* [Work request]: In the data below, find the line that contains "The second view gained the sześcian" and the line that contains "The deska do". Copy both, plus every line between them, exactly.
○ ○ ○ ○ ○
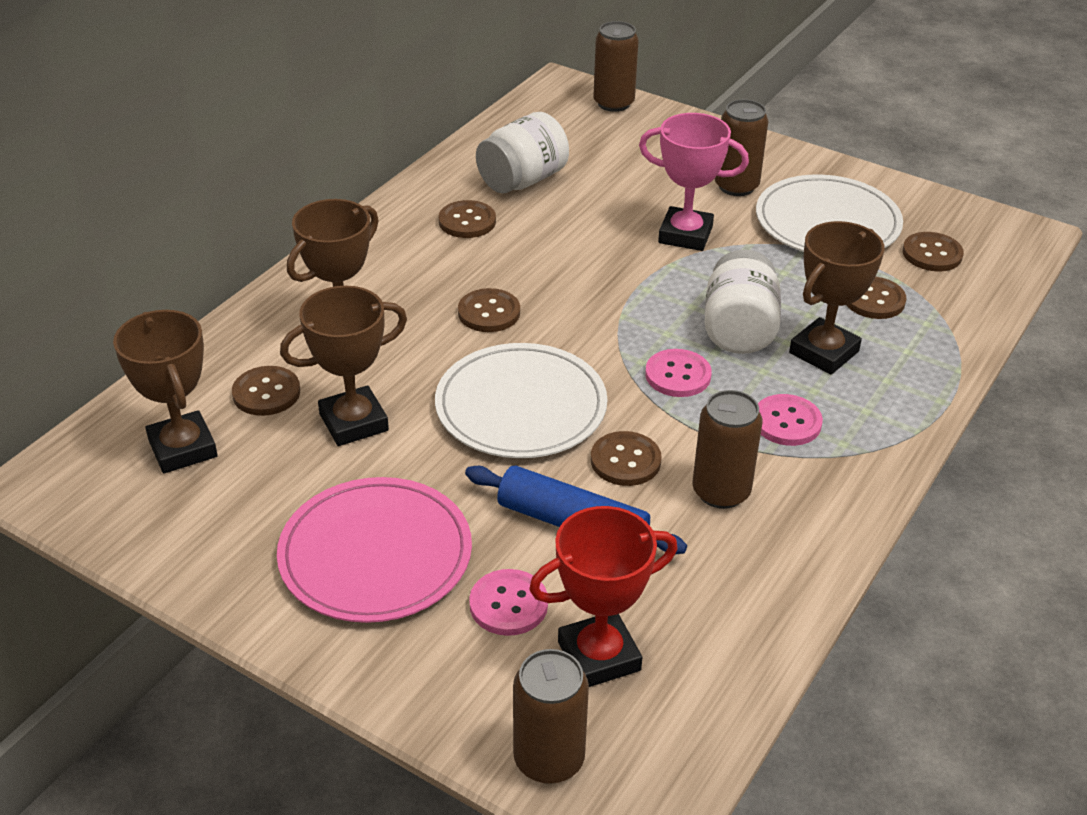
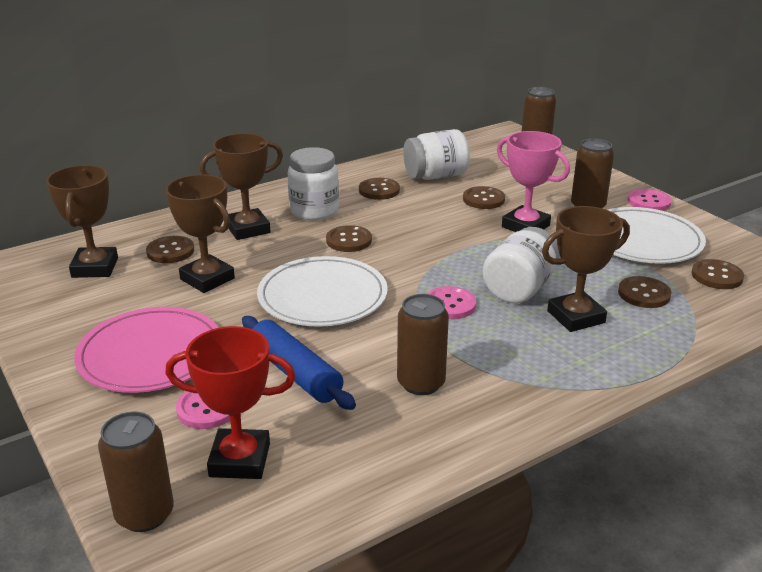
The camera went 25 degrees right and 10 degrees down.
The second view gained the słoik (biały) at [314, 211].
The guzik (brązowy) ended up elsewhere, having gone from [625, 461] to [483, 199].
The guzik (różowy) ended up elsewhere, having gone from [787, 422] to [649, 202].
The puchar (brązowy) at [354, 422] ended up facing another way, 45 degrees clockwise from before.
○ ○ ○ ○ ○
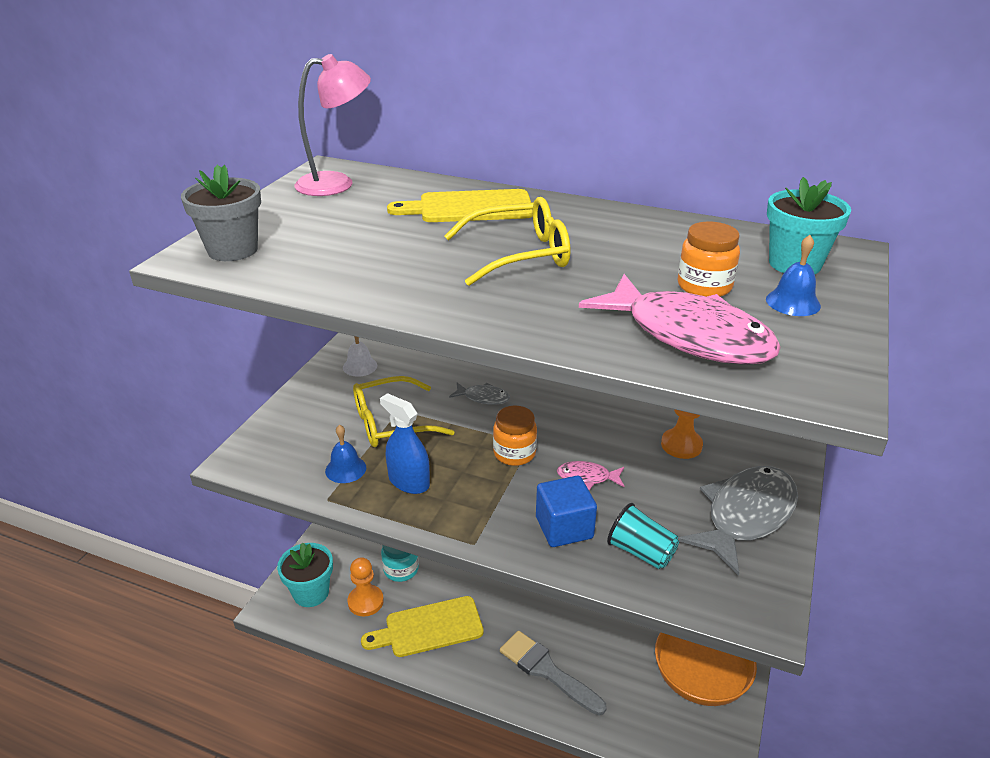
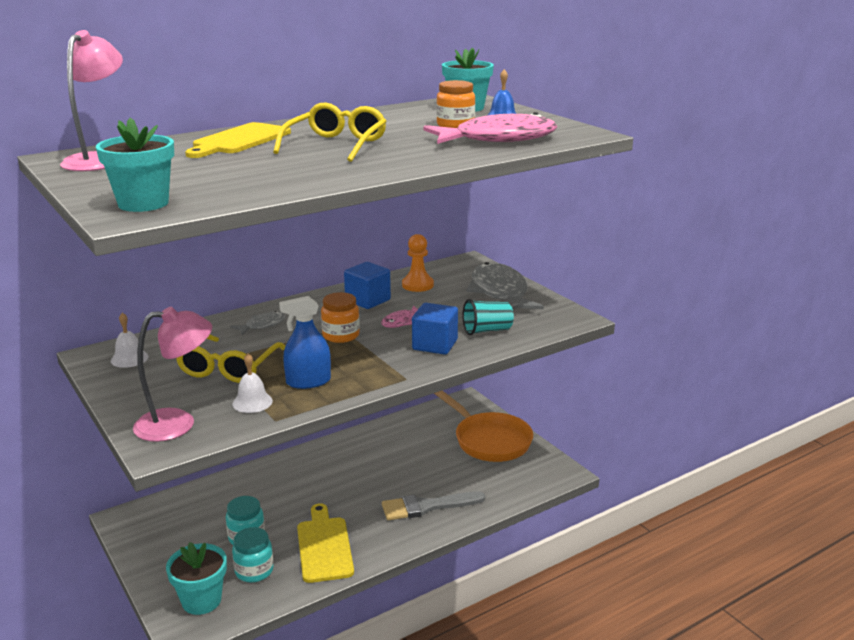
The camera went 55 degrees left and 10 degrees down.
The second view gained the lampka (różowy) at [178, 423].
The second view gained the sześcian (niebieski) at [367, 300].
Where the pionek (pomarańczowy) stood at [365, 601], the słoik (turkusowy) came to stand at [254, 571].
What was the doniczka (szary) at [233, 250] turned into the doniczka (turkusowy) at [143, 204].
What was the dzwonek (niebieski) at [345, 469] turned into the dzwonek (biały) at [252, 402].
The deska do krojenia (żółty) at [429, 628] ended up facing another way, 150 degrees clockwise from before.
○ ○ ○ ○ ○
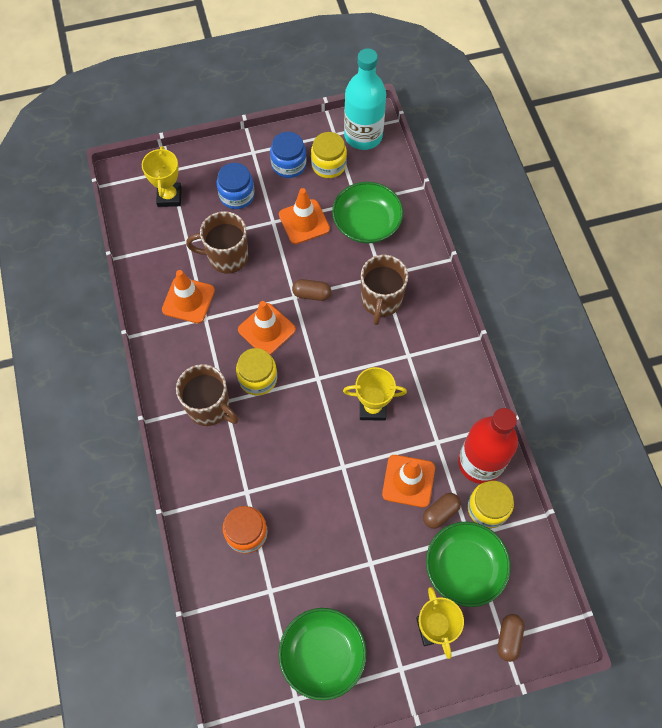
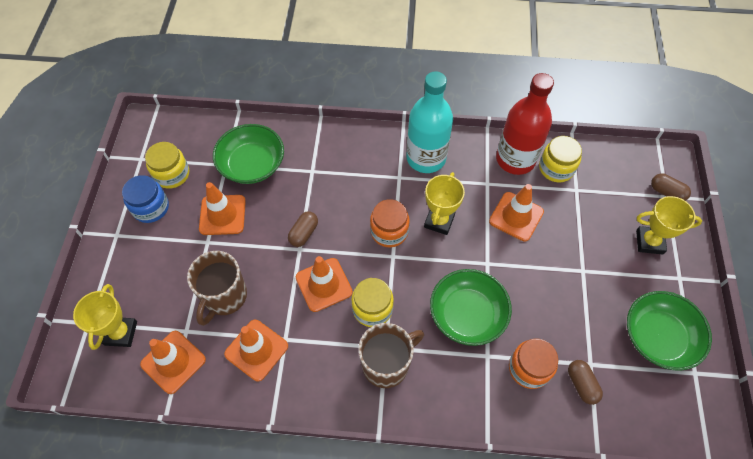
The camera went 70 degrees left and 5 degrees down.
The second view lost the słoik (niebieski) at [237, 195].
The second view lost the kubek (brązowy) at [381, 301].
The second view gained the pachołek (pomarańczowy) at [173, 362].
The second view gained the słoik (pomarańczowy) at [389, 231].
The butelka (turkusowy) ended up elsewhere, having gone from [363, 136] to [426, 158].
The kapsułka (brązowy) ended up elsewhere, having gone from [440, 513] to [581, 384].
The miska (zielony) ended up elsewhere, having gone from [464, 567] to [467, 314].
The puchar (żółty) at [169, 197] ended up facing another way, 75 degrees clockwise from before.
○ ○ ○ ○ ○
* [Solution to the exercise]:
The second view gained the sześcian (niebieski) at [367, 300].
Where the pionek (pomarańczowy) stood at [365, 601], the słoik (turkusowy) came to stand at [254, 571].
What was the doniczka (szary) at [233, 250] turned into the doniczka (turkusowy) at [143, 204].
What was the dzwonek (niebieski) at [345, 469] turned into the dzwonek (biały) at [252, 402].
The deska do krojenia (żółty) at [429, 628] ended up facing another way, 150 degrees clockwise from before.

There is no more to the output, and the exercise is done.